## Task requirements
Without any images, write the data out exactly as it appears.

## Exercise data
--- --- ---
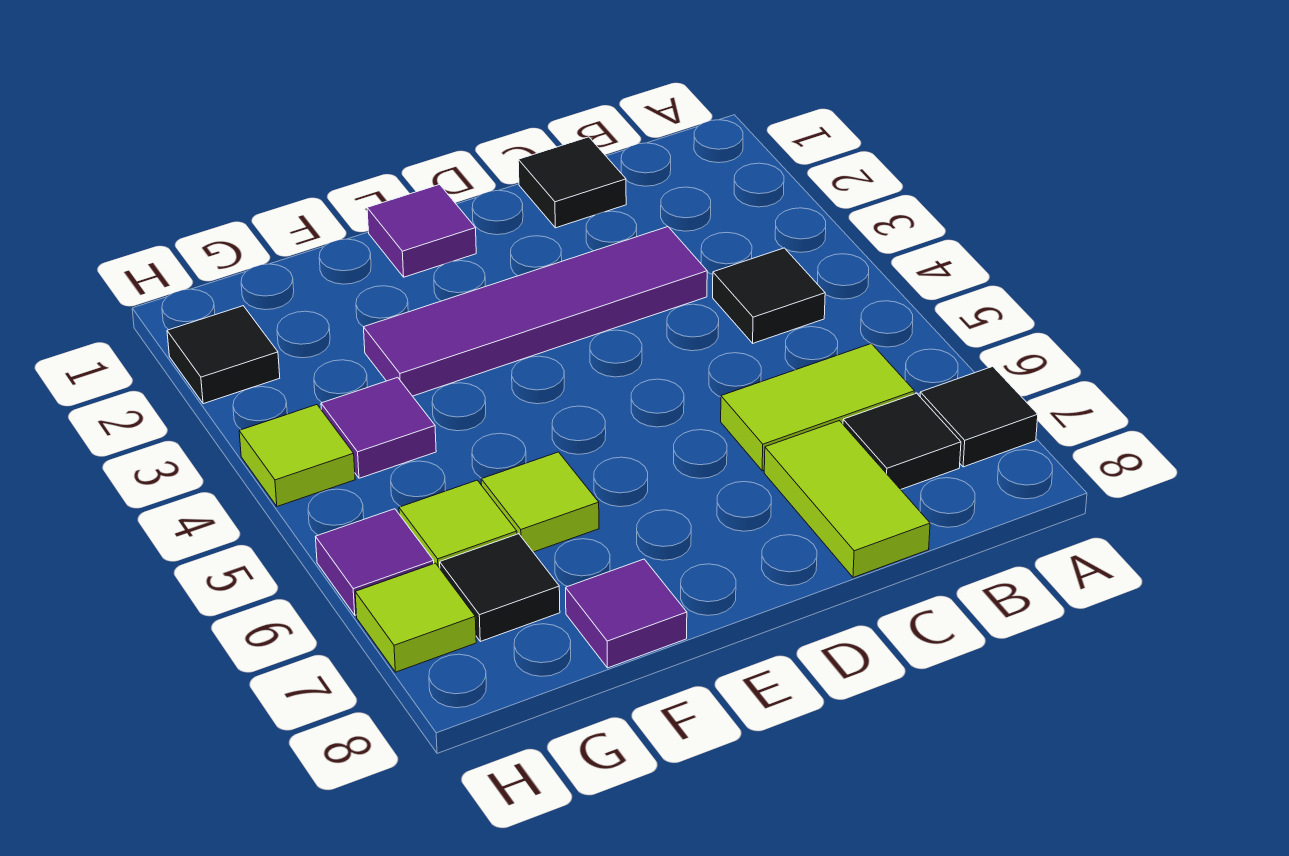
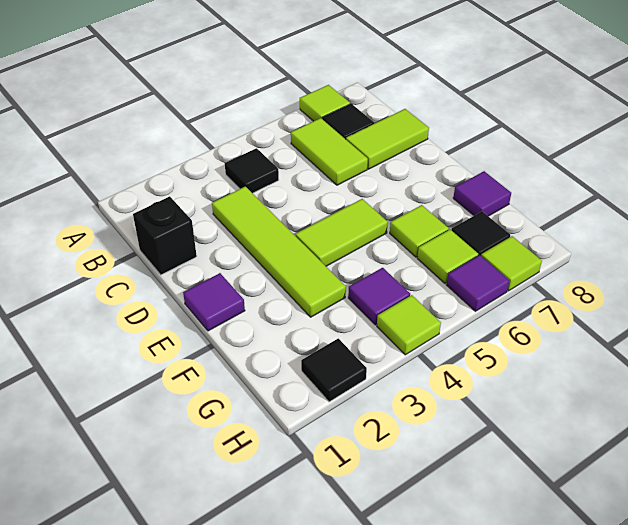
black tile A7 level 1 -> lime tile A7 level 1
black tile C1 level 1 -> black brick C1 level 1
purple tile C3:F3 level 1 -> lime tile C3:F3 level 1
none -> lime tile E4:E5 level 1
--- --- ---
## Reply
black tile A7 level 1 -> lime tile A7 level 1
black tile C1 level 1 -> black brick C1 level 1
purple tile C3:F3 level 1 -> lime tile C3:F3 level 1
none -> lime tile E4:E5 level 1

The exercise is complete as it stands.